» **Task statement**
Using the data below, restate exactly every line from the one with "(473, 238) = (531, 277): red" up to and including the one with "camera: 10 degrees right, 10 degrees down". No picture belongs in it.

» **Exercise material**
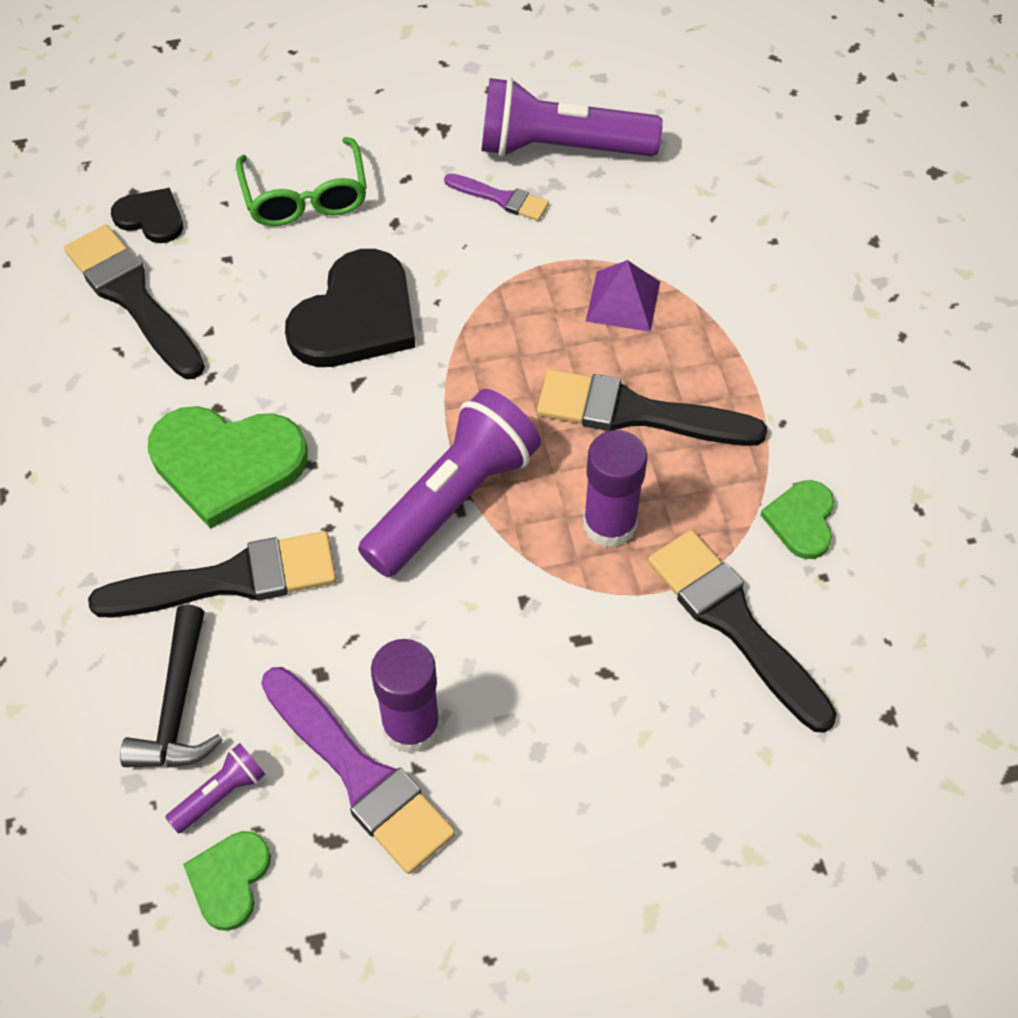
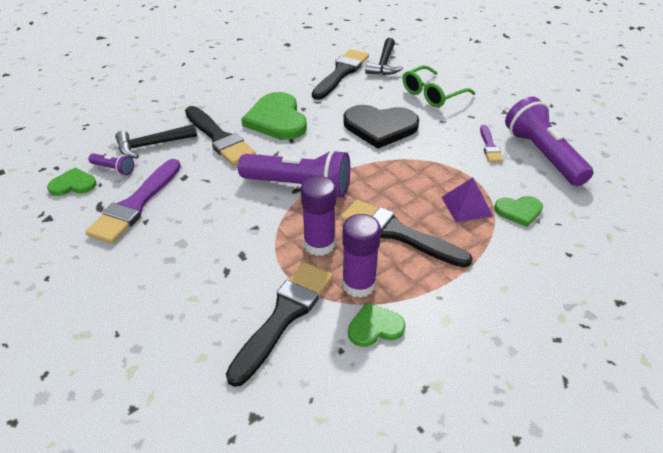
camera: 65 degrees right, 15 degrees down
(151, 217) = (384, 64): black heart -> black hammer
(411, 726) = (167, 212): purple glue stick -> purple glue stick (358, 284)
(637, 413) = (398, 233): black brush -> black brush turned 45 degrees counterclockwise
(666, 246) = (519, 211): none -> green heart

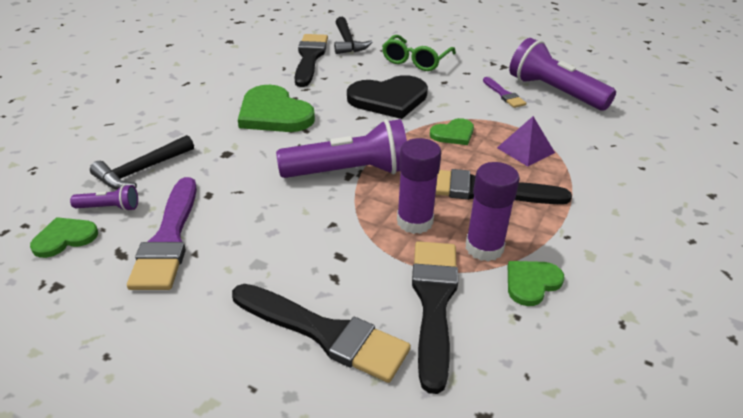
camera: 25 degrees left, 5 degrees down
(219, 138) = (221, 146): black brush -> black brush (324, 333)
(519, 211) = (573, 143): green heart -> green heart (453, 134)

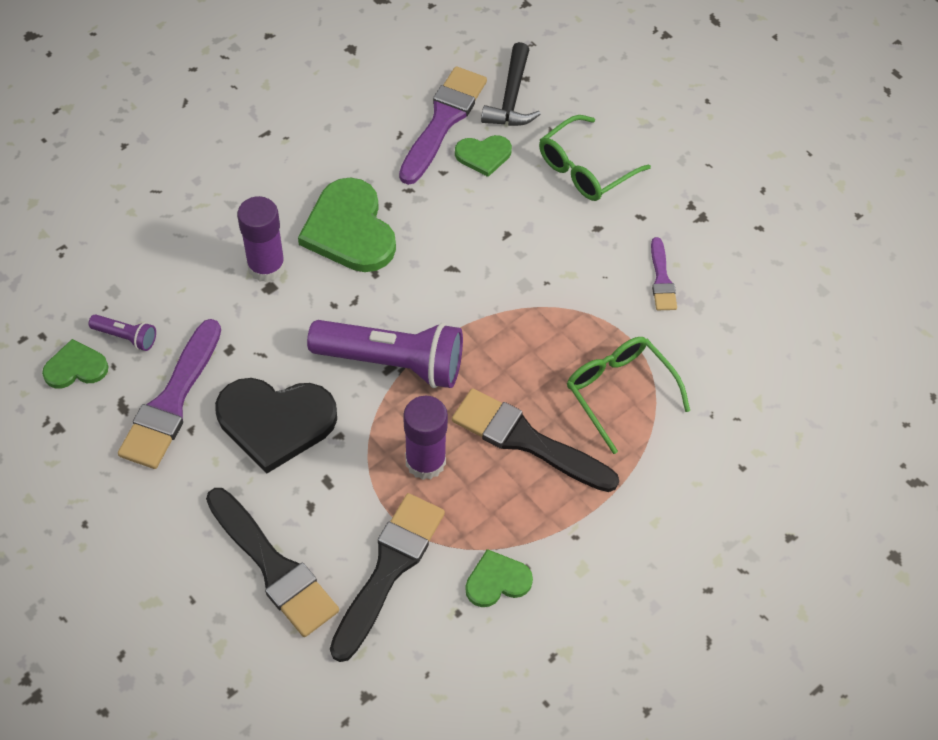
camera: 20 degrees right, 20 degrees up
(141, 171) = (171, 288): black hammer -> none
(310, 58) = (443, 121): black brush -> purple brush
(389, 99) = (504, 243): black heart -> black heart (275, 422)
(453, 134) = (548, 335): green heart -> green heart (483, 155)
(484, 248) = (477, 521): purple glue stick -> purple glue stick (266, 266)
(525, 150) = (619, 392): purple pyramid -> green glasses
(554, 92) = (734, 294): purple flashlight -> none

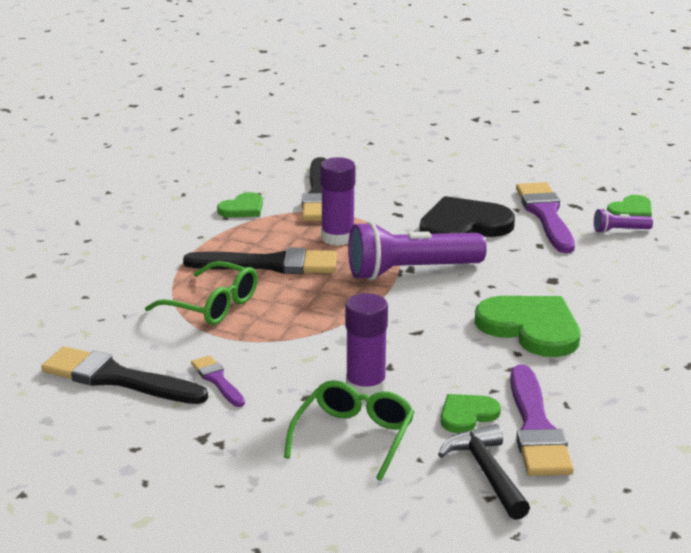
camera: 155 degrees right, 30 degrees down
(266, 266) = (570, 289): purple glue stick -> purple glue stick (365, 387)
(273, 567) = (394, 179): black brush -> black brush (117, 378)

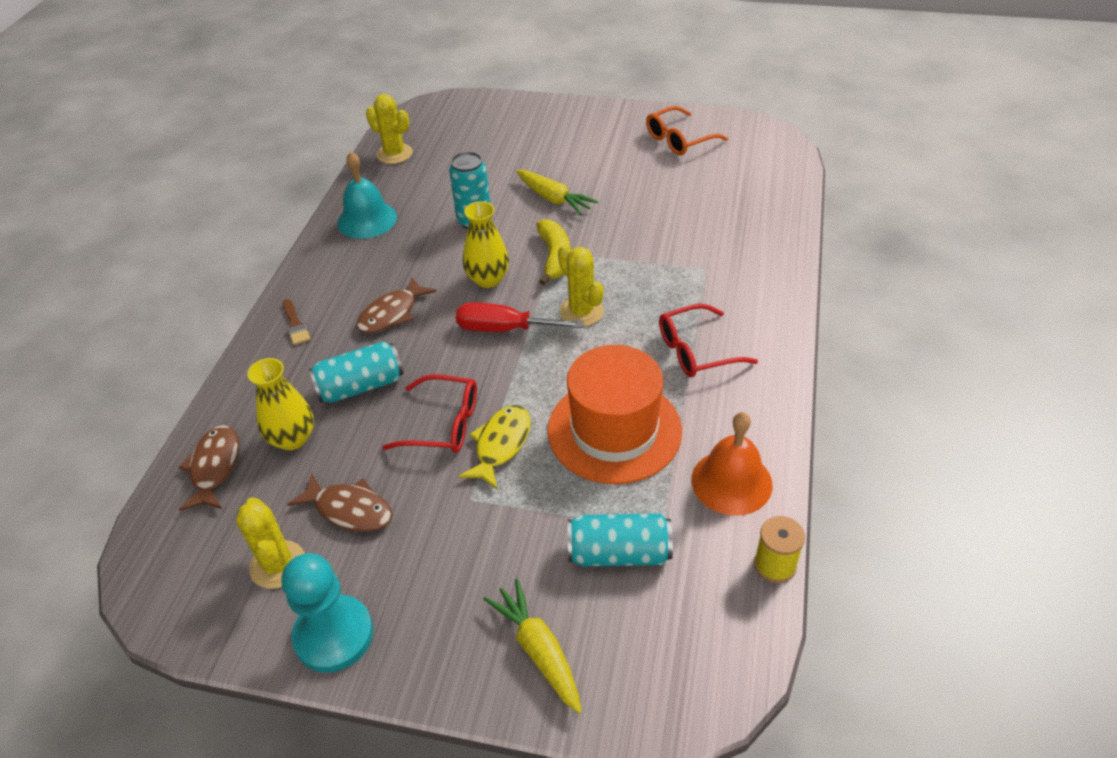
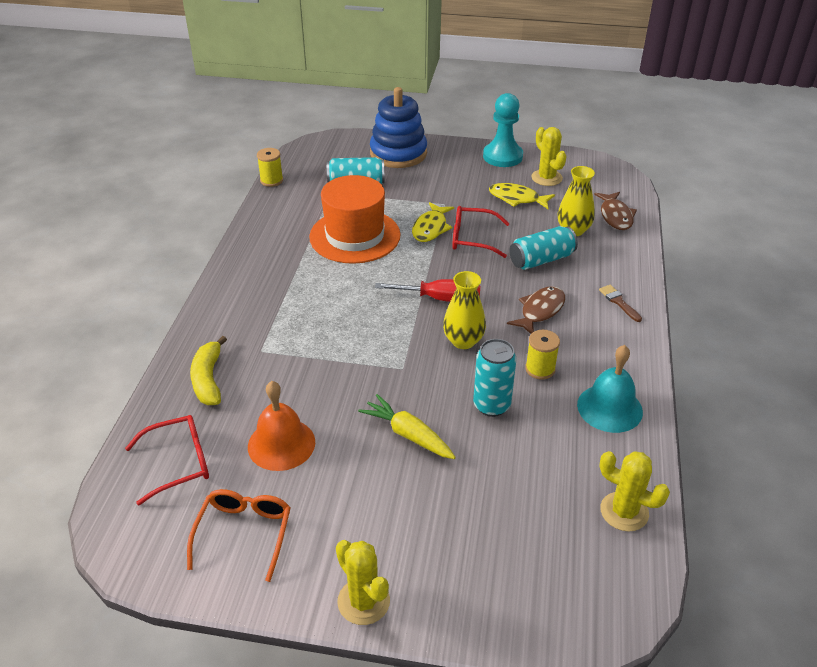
camera: 175 degrees right, 5 degrees down
(349, 509) = (517, 199): brown fish -> yellow fish
(417, 252) = (540, 369): none -> yellow spool
(538, 650) = (398, 153): yellow carrot -> blue stacking toy
(554, 257) = (403, 363): yellow banana -> yellow banana (208, 379)
(581, 311) = (377, 312): yellow cactus -> yellow cactus (363, 601)
(680, 139) = (243, 534): orange glasses -> orange glasses turned 45 degrees counterclockwise
(697, 350) = (286, 283): red glasses -> red glasses (178, 463)
(731, 482) = (284, 212): orange bell -> orange bell (281, 444)

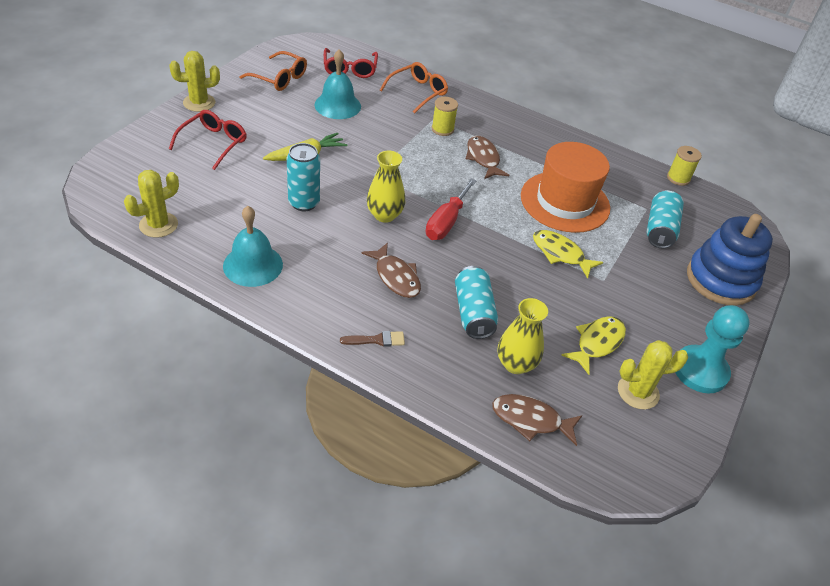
camera: 105 degrees right, 5 degrees up
(208, 379) = (417, 92): yellow banana -> orange glasses
(281, 444) = (337, 105): orange bell -> turquoise bell
(318, 297) = (483, 158): none -> brown fish
(473, 238) = (531, 277): red glasses -> red glasses (213, 144)
(540, 369) = (323, 244): yellow spool -> yellow spool (442, 129)

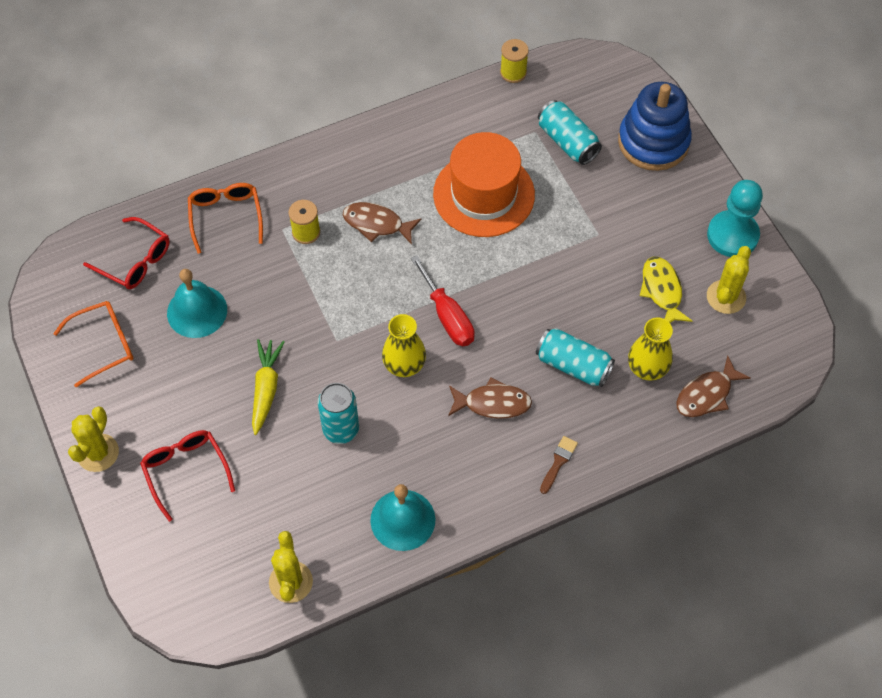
camera: 50 degrees left, 15 degrees up
(560, 254) = (547, 246): yellow fish -> none

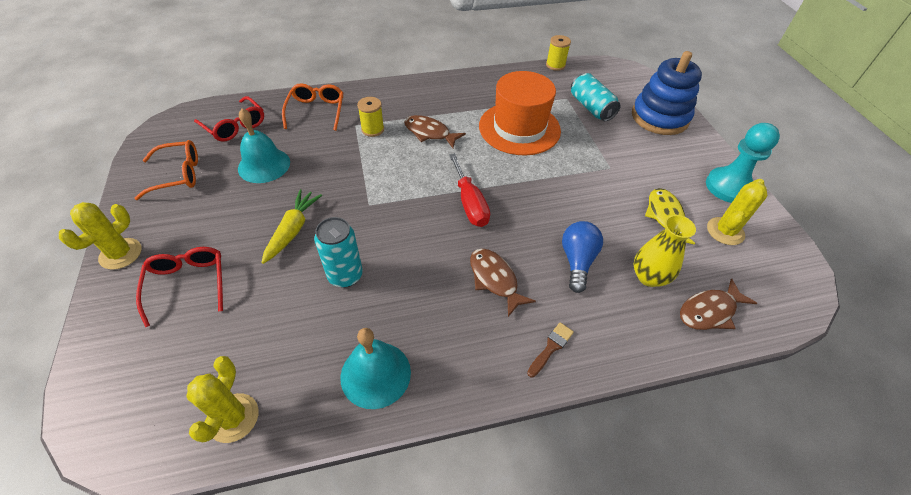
camera: 10 degrees right, 10 degrees down
(404, 365) = (421, 233): yellow vase -> none
(493, 403) = (495, 280): brown fish -> brown fish turned 135 degrees counterclockwise
(573, 365) = (577, 261): turquoise can -> blue light bulb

» **Solution to the exercise**
(473, 238) = (531, 277): red glasses -> red glasses (213, 144)
(540, 369) = (323, 244): yellow spool -> yellow spool (442, 129)

camera: 50 degrees left, 15 degrees up
(560, 254) = (547, 246): yellow fish -> none

camera: 10 degrees right, 10 degrees down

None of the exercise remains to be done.